[Start TASK DATA]

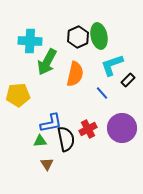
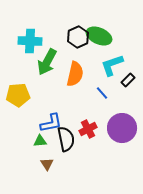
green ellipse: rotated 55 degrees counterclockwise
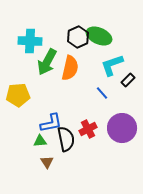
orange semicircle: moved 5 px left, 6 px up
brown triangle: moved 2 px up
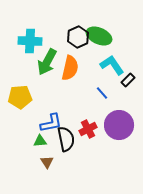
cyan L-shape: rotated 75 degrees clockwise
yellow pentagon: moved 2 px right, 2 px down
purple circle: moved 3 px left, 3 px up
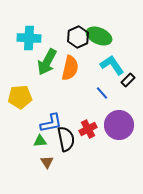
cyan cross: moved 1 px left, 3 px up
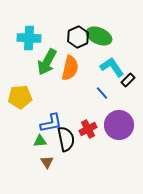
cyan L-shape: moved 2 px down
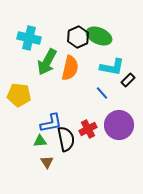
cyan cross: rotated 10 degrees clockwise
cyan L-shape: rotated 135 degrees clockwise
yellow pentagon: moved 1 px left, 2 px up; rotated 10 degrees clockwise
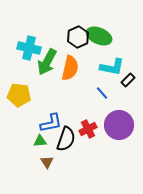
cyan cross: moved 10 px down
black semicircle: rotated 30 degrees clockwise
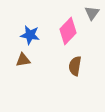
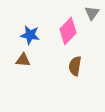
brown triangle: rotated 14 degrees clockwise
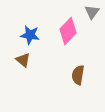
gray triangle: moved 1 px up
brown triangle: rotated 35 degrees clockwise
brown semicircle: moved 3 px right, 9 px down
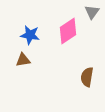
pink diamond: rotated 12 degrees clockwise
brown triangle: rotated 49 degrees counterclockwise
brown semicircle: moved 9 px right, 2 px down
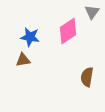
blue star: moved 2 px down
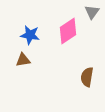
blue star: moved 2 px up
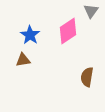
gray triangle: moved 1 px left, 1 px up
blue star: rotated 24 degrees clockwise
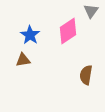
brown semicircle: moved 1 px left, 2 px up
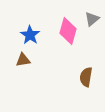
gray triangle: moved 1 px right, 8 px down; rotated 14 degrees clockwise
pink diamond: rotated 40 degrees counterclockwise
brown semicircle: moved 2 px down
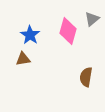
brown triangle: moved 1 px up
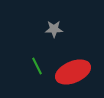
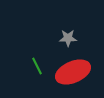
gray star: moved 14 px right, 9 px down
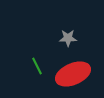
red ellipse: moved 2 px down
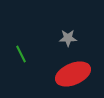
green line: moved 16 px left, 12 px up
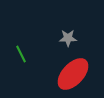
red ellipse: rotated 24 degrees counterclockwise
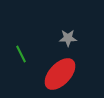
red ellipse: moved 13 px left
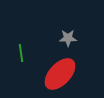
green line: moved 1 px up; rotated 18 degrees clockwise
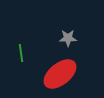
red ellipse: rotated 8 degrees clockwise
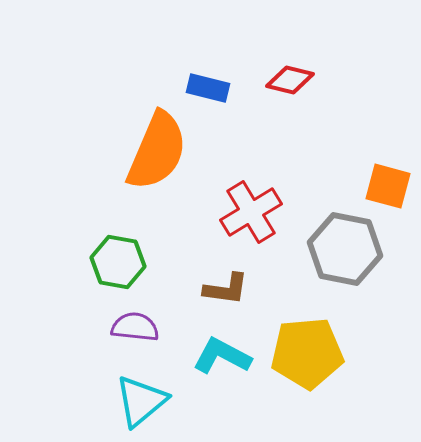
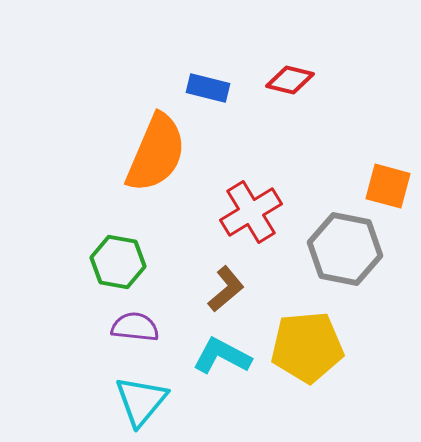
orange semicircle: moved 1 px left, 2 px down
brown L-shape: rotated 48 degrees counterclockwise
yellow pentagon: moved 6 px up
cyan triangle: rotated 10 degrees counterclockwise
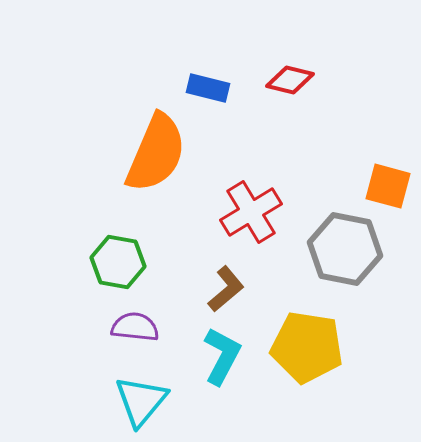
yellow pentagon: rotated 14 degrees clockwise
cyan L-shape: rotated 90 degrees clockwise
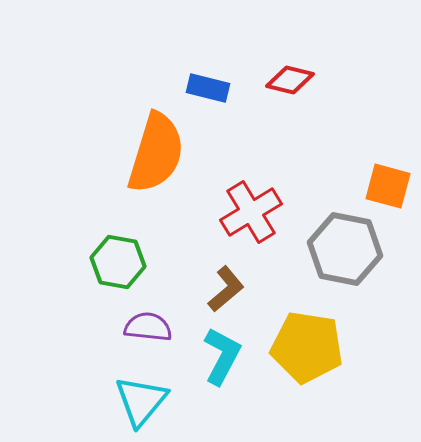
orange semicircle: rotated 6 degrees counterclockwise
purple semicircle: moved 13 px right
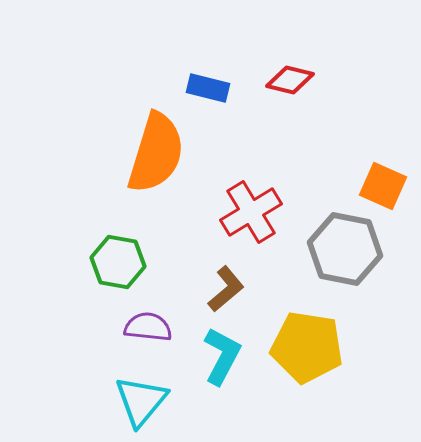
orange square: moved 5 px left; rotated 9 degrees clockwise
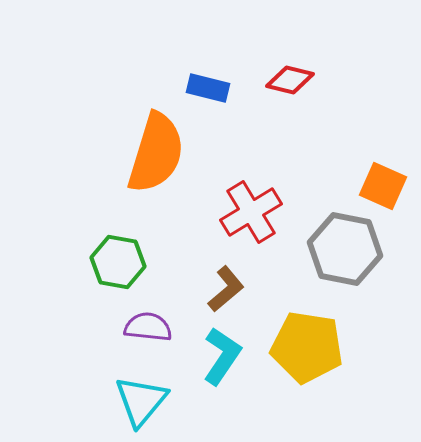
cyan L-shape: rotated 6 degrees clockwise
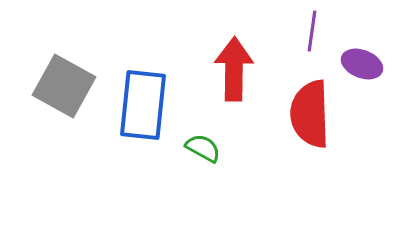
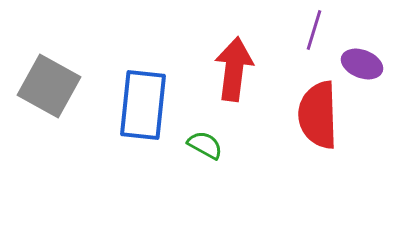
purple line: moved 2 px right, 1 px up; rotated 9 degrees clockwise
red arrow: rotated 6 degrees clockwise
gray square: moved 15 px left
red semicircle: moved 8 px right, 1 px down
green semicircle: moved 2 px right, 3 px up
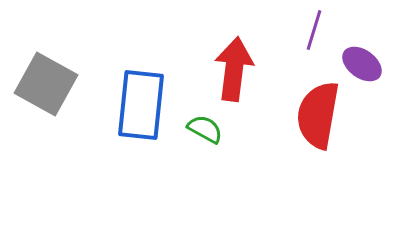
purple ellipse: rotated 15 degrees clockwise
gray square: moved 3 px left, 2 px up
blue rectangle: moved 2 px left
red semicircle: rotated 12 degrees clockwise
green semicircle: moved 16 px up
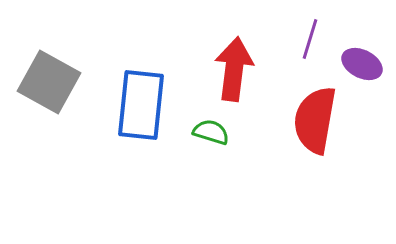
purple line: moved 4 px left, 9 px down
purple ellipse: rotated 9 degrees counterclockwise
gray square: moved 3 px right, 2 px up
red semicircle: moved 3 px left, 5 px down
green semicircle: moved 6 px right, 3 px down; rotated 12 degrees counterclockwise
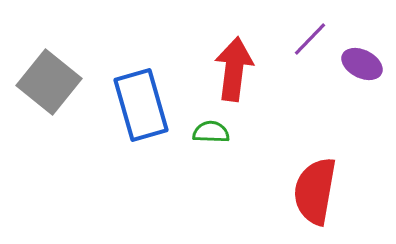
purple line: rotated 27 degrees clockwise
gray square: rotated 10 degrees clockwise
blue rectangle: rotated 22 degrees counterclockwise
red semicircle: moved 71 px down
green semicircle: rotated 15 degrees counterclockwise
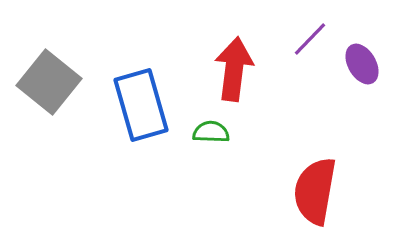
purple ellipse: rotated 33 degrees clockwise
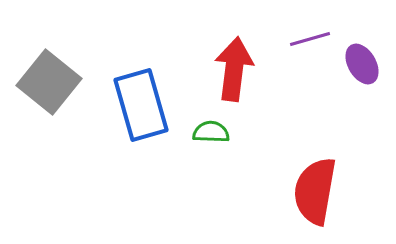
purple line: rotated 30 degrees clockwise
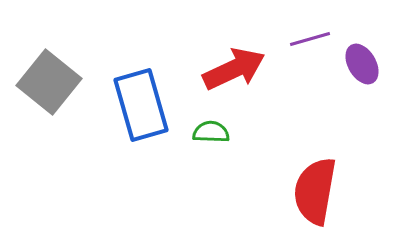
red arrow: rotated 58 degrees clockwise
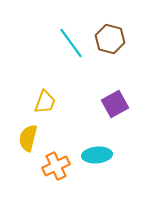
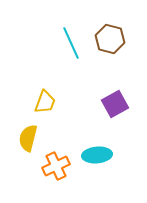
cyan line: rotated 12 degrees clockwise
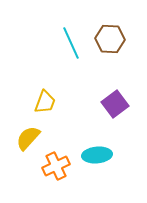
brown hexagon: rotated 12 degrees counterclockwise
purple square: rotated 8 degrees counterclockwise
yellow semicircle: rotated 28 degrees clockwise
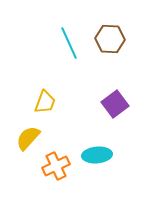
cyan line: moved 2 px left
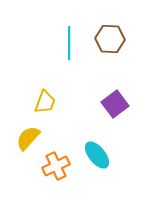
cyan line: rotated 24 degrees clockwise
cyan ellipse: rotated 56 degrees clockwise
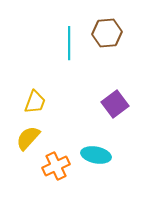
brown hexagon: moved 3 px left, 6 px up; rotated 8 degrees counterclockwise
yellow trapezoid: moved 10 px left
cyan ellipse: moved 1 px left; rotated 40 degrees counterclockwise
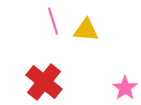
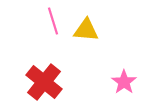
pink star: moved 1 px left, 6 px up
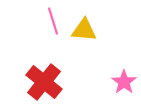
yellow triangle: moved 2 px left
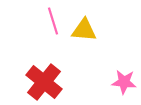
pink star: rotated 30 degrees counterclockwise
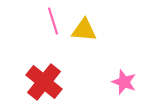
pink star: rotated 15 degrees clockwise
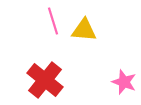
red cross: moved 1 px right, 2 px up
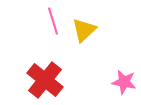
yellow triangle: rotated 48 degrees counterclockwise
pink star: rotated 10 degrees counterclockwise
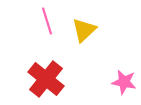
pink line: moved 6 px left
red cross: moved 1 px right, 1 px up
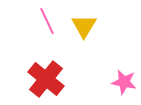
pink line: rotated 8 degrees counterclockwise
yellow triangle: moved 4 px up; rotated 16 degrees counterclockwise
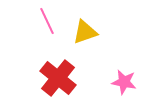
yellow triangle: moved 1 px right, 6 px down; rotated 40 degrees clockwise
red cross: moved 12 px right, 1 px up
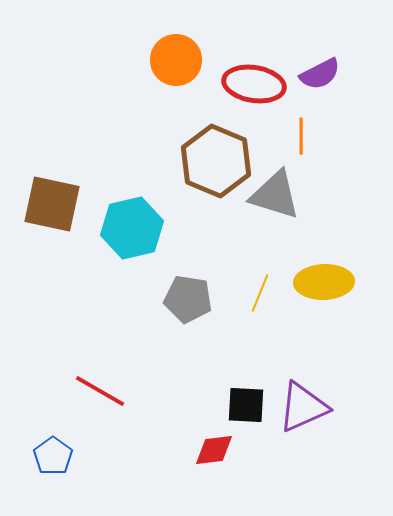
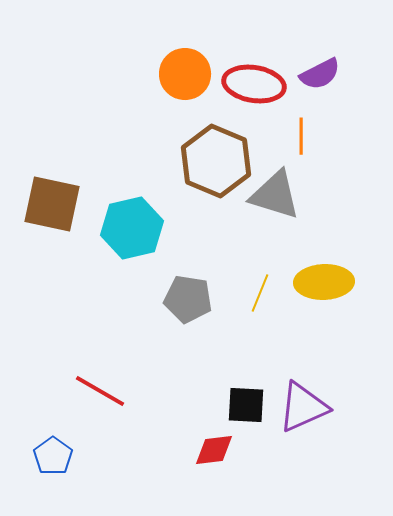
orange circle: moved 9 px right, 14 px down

[End TASK DATA]

Switch every "counterclockwise" in the rows to "anticlockwise", and write out all the rows again with nothing else changed. Omit the pictures.

green ellipse: rotated 55 degrees anticlockwise
orange semicircle: moved 5 px left, 6 px up
brown triangle: moved 2 px up
cyan L-shape: rotated 75 degrees clockwise
yellow pentagon: moved 2 px right, 2 px down
purple circle: moved 3 px left, 3 px up
cyan cross: moved 1 px left, 3 px up
cyan L-shape: moved 2 px down
cyan cross: rotated 10 degrees clockwise
cyan L-shape: rotated 135 degrees clockwise
yellow pentagon: moved 1 px left, 2 px up; rotated 10 degrees clockwise
cyan cross: moved 10 px down
black semicircle: rotated 30 degrees clockwise
brown triangle: rotated 14 degrees clockwise
gray triangle: moved 1 px up
brown triangle: rotated 35 degrees clockwise
brown semicircle: moved 3 px right, 9 px down
pink diamond: rotated 12 degrees clockwise
brown triangle: rotated 49 degrees anticlockwise
brown semicircle: moved 9 px right, 2 px down
blue star: moved 2 px down
blue star: moved 2 px up
gray triangle: moved 1 px left, 1 px up
blue star: rotated 24 degrees clockwise
brown semicircle: moved 1 px left, 2 px up
gray triangle: moved 1 px right, 8 px down; rotated 14 degrees clockwise
pink diamond: rotated 40 degrees anticlockwise
brown semicircle: moved 2 px down
brown triangle: moved 1 px up
gray star: moved 14 px right, 9 px down
red ellipse: moved 2 px down
green line: moved 16 px left, 12 px up
red ellipse: rotated 24 degrees anticlockwise
red ellipse: moved 13 px left
green line: moved 1 px up; rotated 18 degrees clockwise
red ellipse: rotated 8 degrees clockwise
orange semicircle: moved 1 px left, 2 px down
brown L-shape: rotated 48 degrees anticlockwise
yellow pentagon: moved 6 px up
cyan triangle: rotated 10 degrees anticlockwise
yellow pentagon: rotated 14 degrees clockwise
cyan L-shape: rotated 90 degrees clockwise
orange semicircle: rotated 6 degrees anticlockwise
purple semicircle: moved 13 px right
orange square: moved 5 px left; rotated 9 degrees clockwise
cyan L-shape: rotated 6 degrees clockwise
purple line: moved 2 px right, 1 px up; rotated 9 degrees clockwise
red arrow: rotated 6 degrees clockwise
gray square: moved 15 px left
red semicircle: moved 8 px right, 1 px down
green semicircle: moved 2 px right, 3 px up
purple ellipse: rotated 15 degrees clockwise
gray square: moved 3 px left, 2 px up
blue rectangle: moved 2 px left
red semicircle: rotated 12 degrees clockwise
green semicircle: moved 16 px up
purple line: moved 4 px left, 9 px down
purple ellipse: rotated 9 degrees anticlockwise
gray square: moved 3 px right, 2 px up
red semicircle: moved 3 px left, 5 px down
green semicircle: moved 6 px right, 3 px down; rotated 12 degrees anticlockwise
purple line: rotated 27 degrees clockwise
gray square: rotated 10 degrees clockwise
blue rectangle: rotated 22 degrees anticlockwise
red semicircle: moved 71 px down
green semicircle: rotated 15 degrees anticlockwise
purple ellipse: rotated 33 degrees clockwise
purple line: rotated 30 degrees clockwise
red arrow: rotated 58 degrees clockwise
cyan line: rotated 12 degrees clockwise
brown hexagon: rotated 12 degrees anticlockwise
purple square: rotated 8 degrees anticlockwise
yellow semicircle: rotated 28 degrees clockwise
cyan line: moved 2 px left
cyan line: rotated 24 degrees clockwise
cyan ellipse: rotated 56 degrees clockwise
brown hexagon: moved 3 px left, 6 px up; rotated 8 degrees anticlockwise
yellow trapezoid: moved 10 px left
cyan ellipse: moved 1 px left; rotated 40 degrees anticlockwise
pink star: moved 1 px left, 6 px up
yellow triangle: moved 2 px left
pink star: rotated 30 degrees anticlockwise
pink star: rotated 15 degrees clockwise
red cross: moved 1 px right, 2 px up
yellow triangle: rotated 48 degrees anticlockwise
pink star: rotated 10 degrees anticlockwise
pink line: moved 6 px left
red cross: moved 1 px right, 1 px up
pink line: rotated 8 degrees anticlockwise
yellow triangle: moved 4 px up; rotated 16 degrees anticlockwise
yellow triangle: moved 1 px right, 6 px down; rotated 40 degrees clockwise
red cross: moved 12 px right, 1 px up
orange circle: moved 9 px right, 14 px down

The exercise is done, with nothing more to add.